- [WHAT THIS TASK INVOLVES] Reproduce all the lines below exactly and omit the images.
++++ STORED DATA
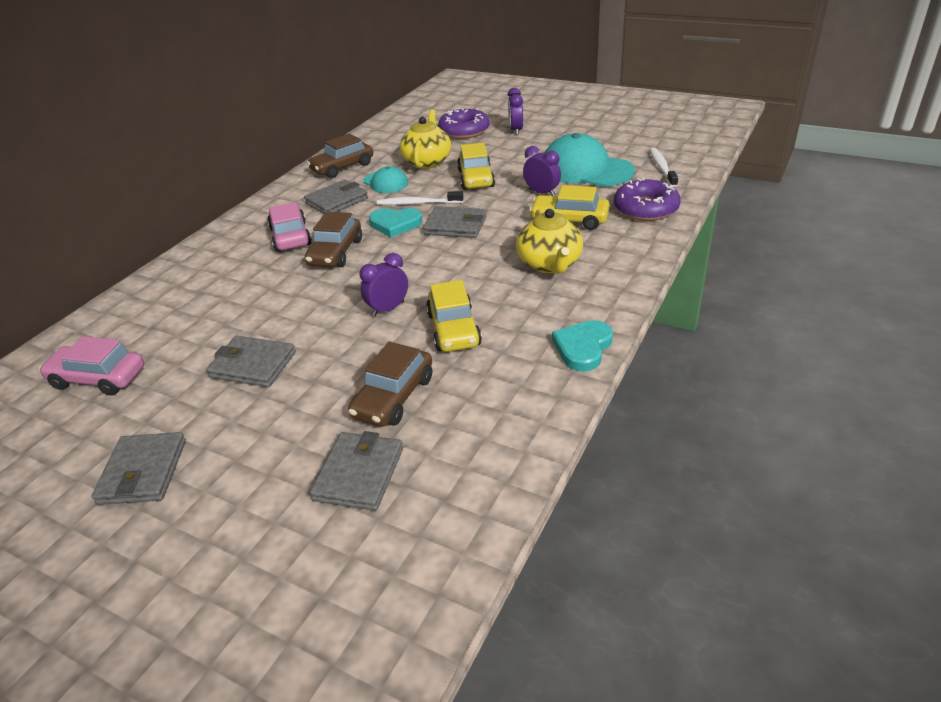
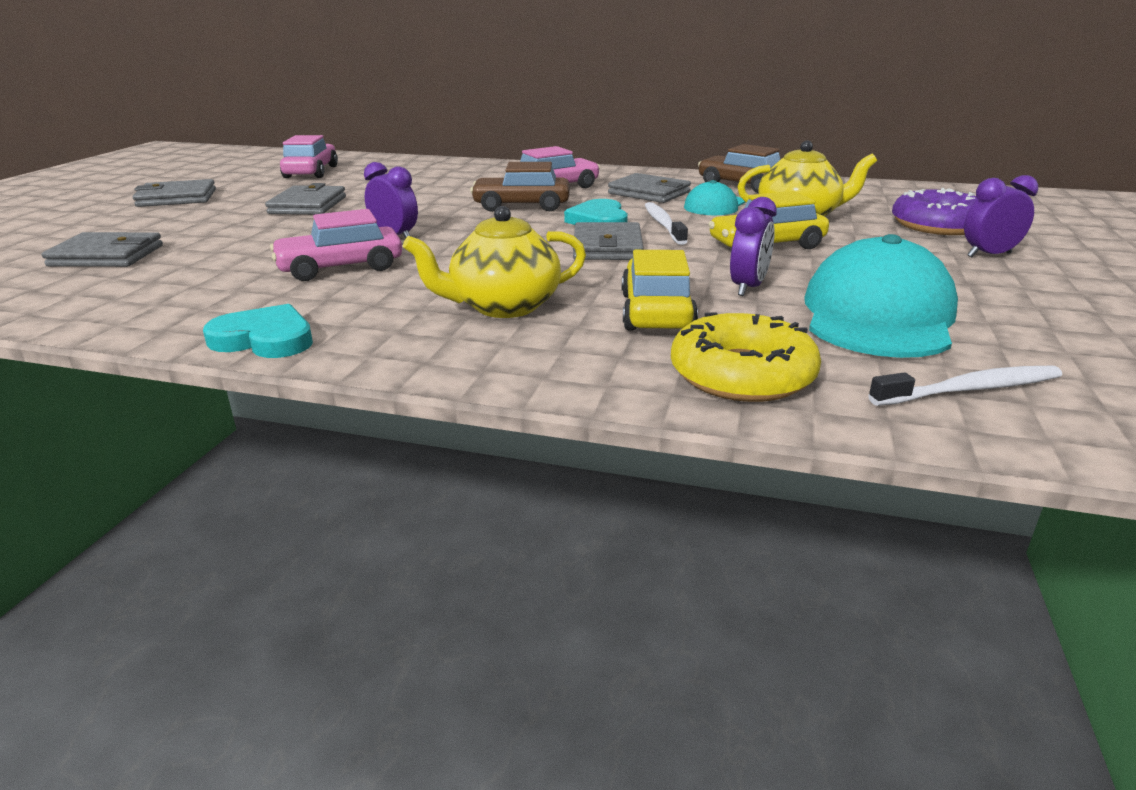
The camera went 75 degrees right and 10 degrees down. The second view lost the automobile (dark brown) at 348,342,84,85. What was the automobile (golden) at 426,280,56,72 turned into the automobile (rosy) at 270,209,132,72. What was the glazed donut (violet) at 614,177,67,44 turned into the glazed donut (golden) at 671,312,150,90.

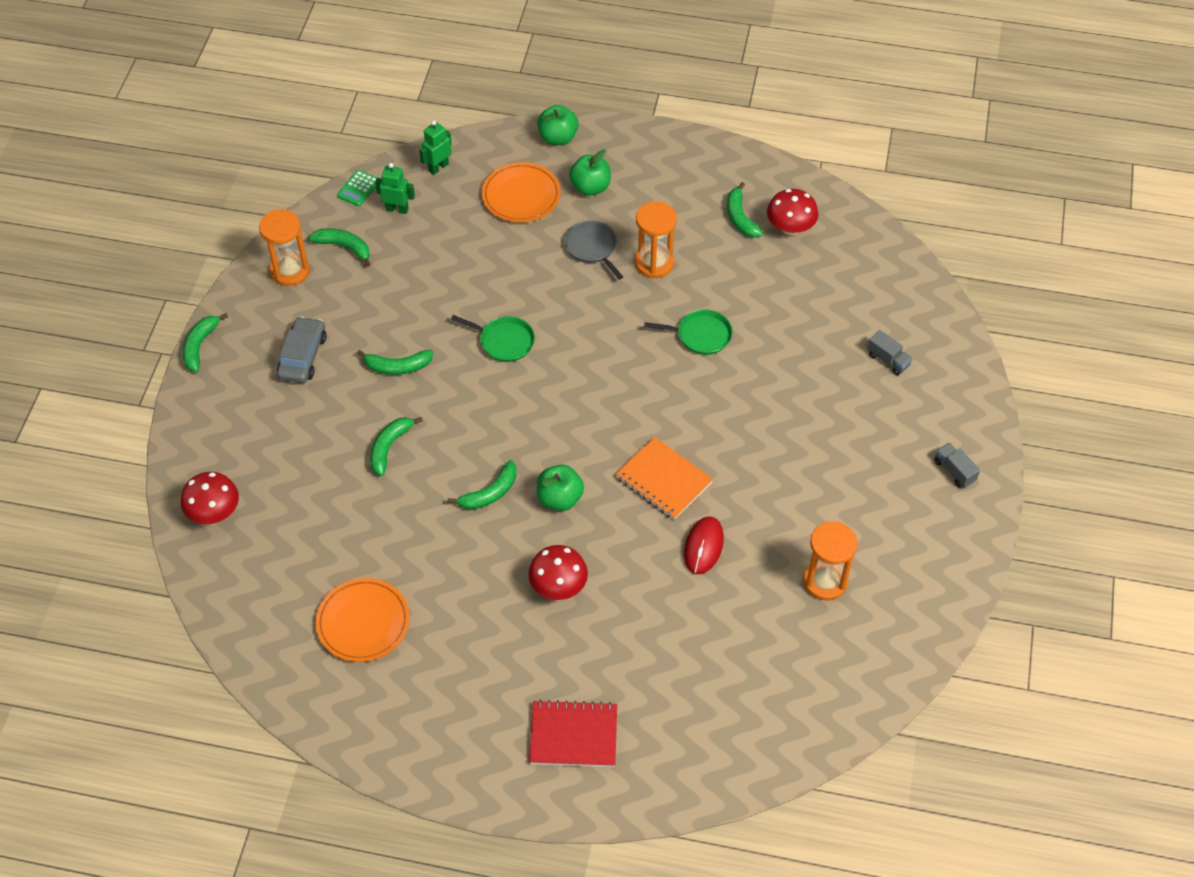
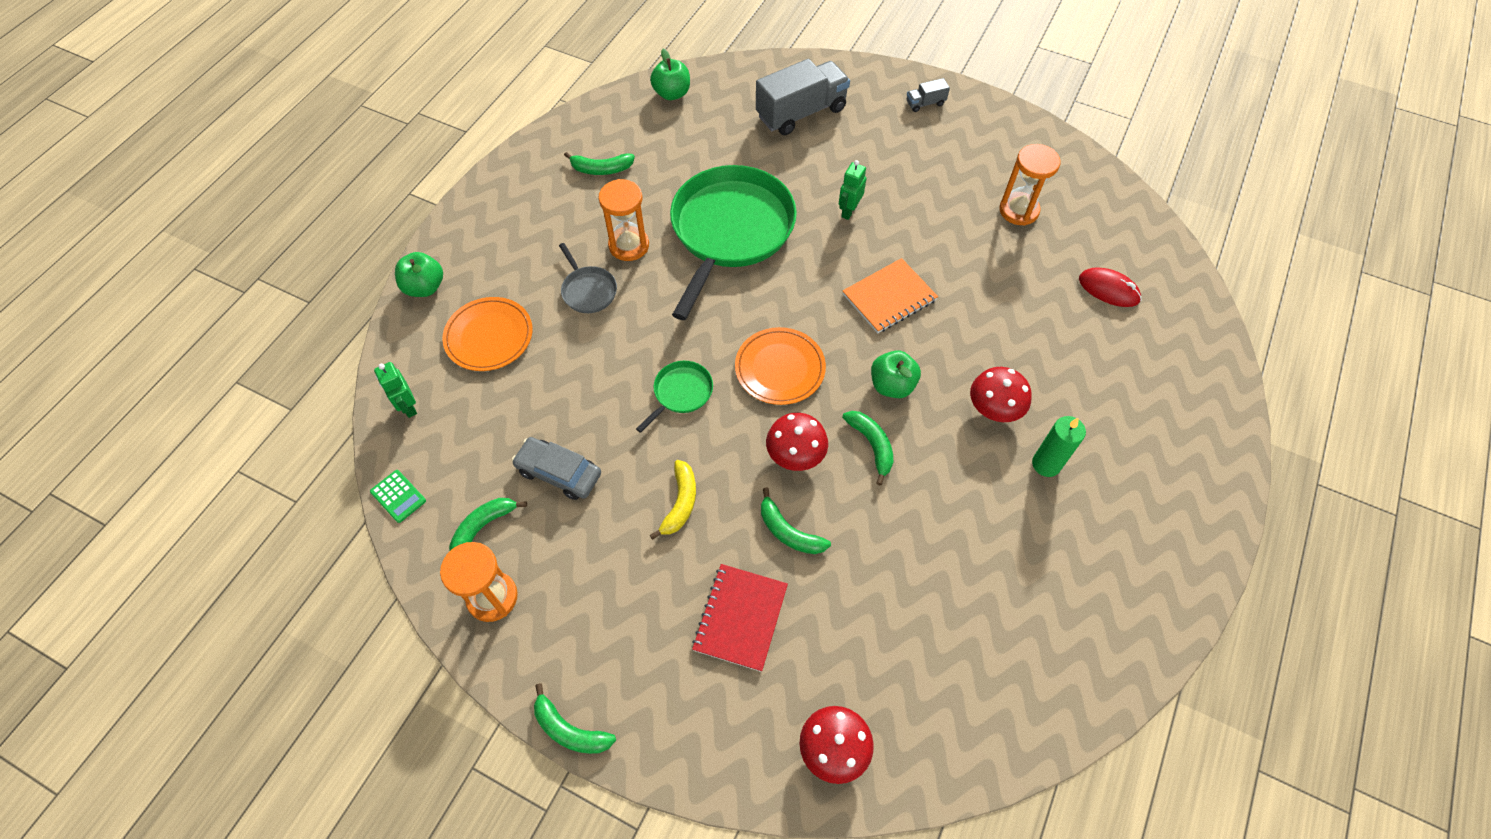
The camera went 75 degrees left and 5 degrees up. The automobile (gray) ended up elsewhere, having gone from 277,316,49,67 to 512,437,89,63. The plate (bright orange) ended up elsewhere, having gone from 316,578,94,84 to 735,327,91,78. What was the banana fruit (emerald) at 357,350,76,25 turned into the banana fruit (golden) at 650,460,46,80. The robot (emerald) ended up elsewhere, having gone from 375,163,40,51 to 839,160,27,60. The notepad (scarlet) ended up elsewhere, having gone from 529,700,88,67 to 692,564,96,108. The frying pan (gray) at 564,221,59,59 ended up facing another way, 105 degrees counterclockwise from before. The apple fruit (emerald) ended up elsewhere, having gone from 569,149,42,47 to 650,49,40,51. The size of the frying pan (emerald) at 644,310,89,45 changed by a factor of 2.35. The mouse (scarlet) ended up elsewhere, having gone from 684,516,40,58 to 1079,267,62,40. The toadstool (scarlet) ended up elsewhere, having gone from 767,189,51,46 to 766,413,62,58. The size of the lorry (gray) at 867,330,46,45 changed by a factor of 2.28. The second view gained the wax candle (emerald) at 1032,416,54,61.

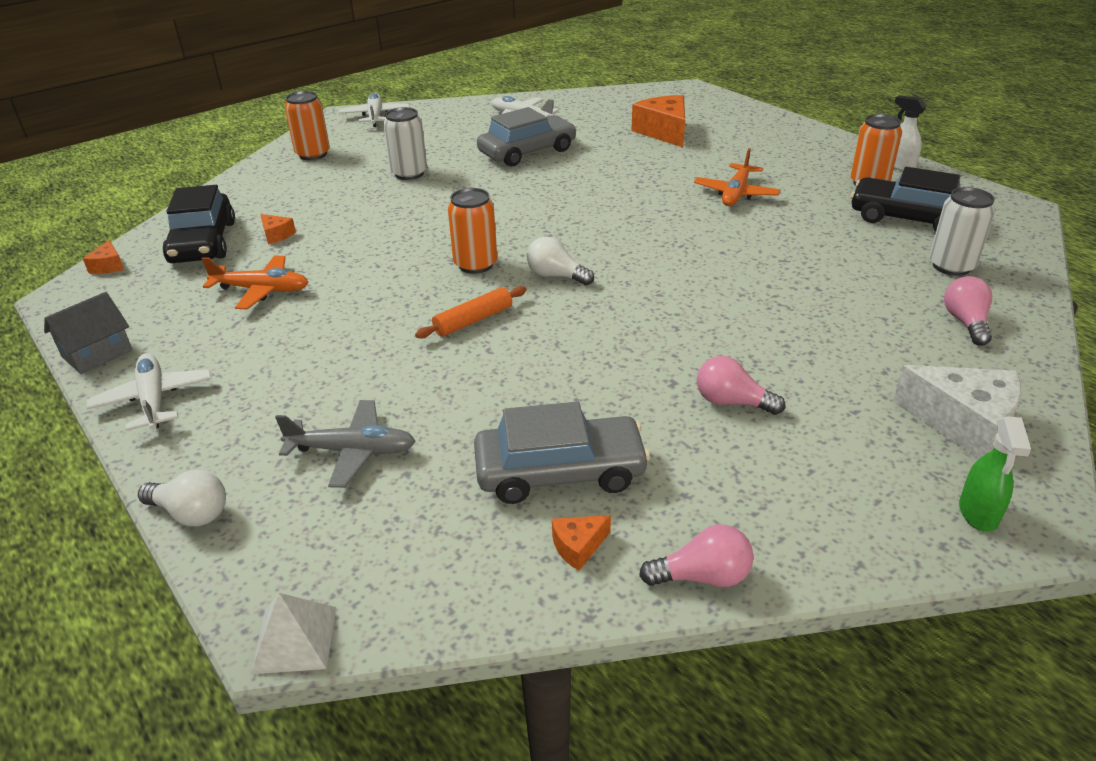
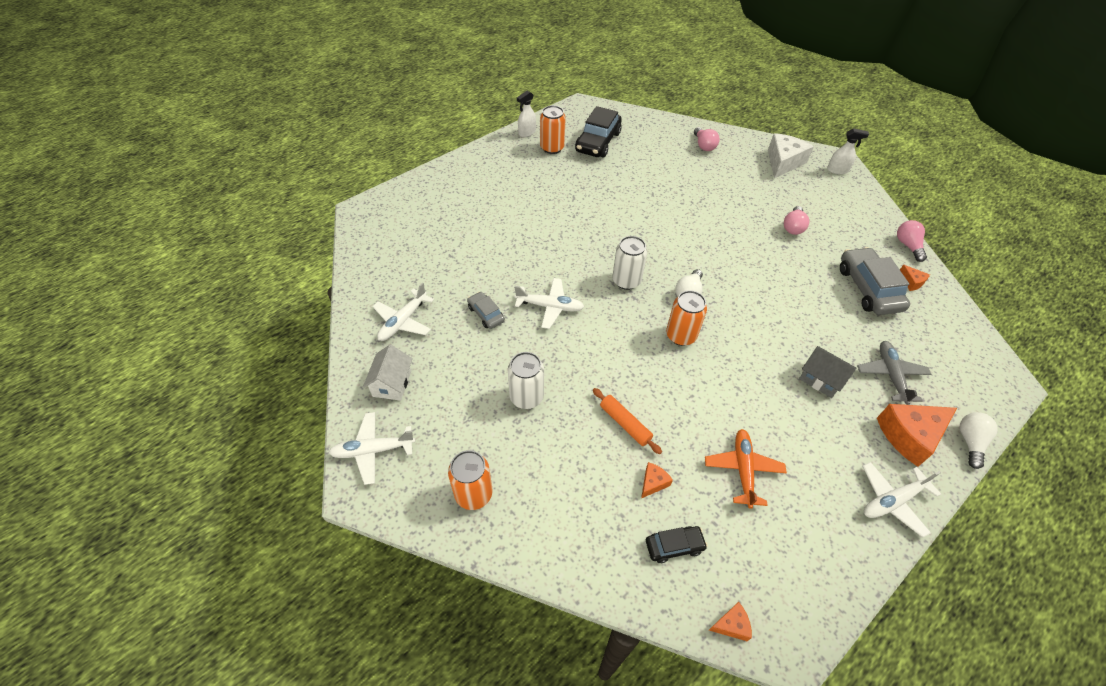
The camera went 95 degrees left and 15 degrees up. The cottage (gray) ended up elsewhere, having gone from 44,292,88,82 to 799,346,57,52. The size of the automobile (ebony) at 163,185,72,78 changed by a factor of 0.53. The second view lost the solid pyramid (snow-white) at 251,593,85,81. The dough roller (bright orange) ended up elsewhere, having gone from 415,286,111,52 to 593,388,69,66. The size of the automobile (gray) at 477,107,99,60 changed by a factor of 0.53. The cheese wedge (bright orange) ended up elsewhere, having gone from 631,95,54,52 to 877,404,80,63. The second view lost the plane (bright orange) at 694,148,87,58. The tin (snow-white) ended up elsewhere, having gone from 929,187,66,89 to 612,236,35,54. The lightbulb (rosy) at 944,276,48,70 ended up facing another way, 105 degrees counterclockwise from before. What was the spray bottle (emerald) at 959,416,72,116 turned into the spray bottle (snow-white) at 827,128,42,47. The second view gained the cottage (snow-white) at 363,345,50,56. The second view gained the plane (snow-white) at 514,278,70,51.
++++++++
- [COMPLETED EXERCISE]
The camera went 75 degrees right and 10 degrees down. The second view lost the automobile (dark brown) at 348,342,84,85. What was the automobile (golden) at 426,280,56,72 turned into the automobile (rosy) at 270,209,132,72. What was the glazed donut (violet) at 614,177,67,44 turned into the glazed donut (golden) at 671,312,150,90.

The camera went 75 degrees left and 5 degrees up. The automobile (gray) ended up elsewhere, having gone from 277,316,49,67 to 512,437,89,63. The plate (bright orange) ended up elsewhere, having gone from 316,578,94,84 to 735,327,91,78. What was the banana fruit (emerald) at 357,350,76,25 turned into the banana fruit (golden) at 650,460,46,80. The robot (emerald) ended up elsewhere, having gone from 375,163,40,51 to 839,160,27,60. The notepad (scarlet) ended up elsewhere, having gone from 529,700,88,67 to 692,564,96,108. The frying pan (gray) at 564,221,59,59 ended up facing another way, 105 degrees counterclockwise from before. The apple fruit (emerald) ended up elsewhere, having gone from 569,149,42,47 to 650,49,40,51. The size of the frying pan (emerald) at 644,310,89,45 changed by a factor of 2.35. The mouse (scarlet) ended up elsewhere, having gone from 684,516,40,58 to 1079,267,62,40. The toadstool (scarlet) ended up elsewhere, having gone from 767,189,51,46 to 766,413,62,58. The size of the lorry (gray) at 867,330,46,45 changed by a factor of 2.28. The second view gained the wax candle (emerald) at 1032,416,54,61.

The camera went 95 degrees left and 15 degrees up. The cottage (gray) ended up elsewhere, having gone from 44,292,88,82 to 799,346,57,52. The size of the automobile (ebony) at 163,185,72,78 changed by a factor of 0.53. The second view lost the solid pyramid (snow-white) at 251,593,85,81. The dough roller (bright orange) ended up elsewhere, having gone from 415,286,111,52 to 593,388,69,66. The size of the automobile (gray) at 477,107,99,60 changed by a factor of 0.53. The cheese wedge (bright orange) ended up elsewhere, having gone from 631,95,54,52 to 877,404,80,63. The second view lost the plane (bright orange) at 694,148,87,58. The tin (snow-white) ended up elsewhere, having gone from 929,187,66,89 to 612,236,35,54. The lightbulb (rosy) at 944,276,48,70 ended up facing another way, 105 degrees counterclockwise from before. What was the spray bottle (emerald) at 959,416,72,116 turned into the spray bottle (snow-white) at 827,128,42,47. The second view gained the cottage (snow-white) at 363,345,50,56. The second view gained the plane (snow-white) at 514,278,70,51.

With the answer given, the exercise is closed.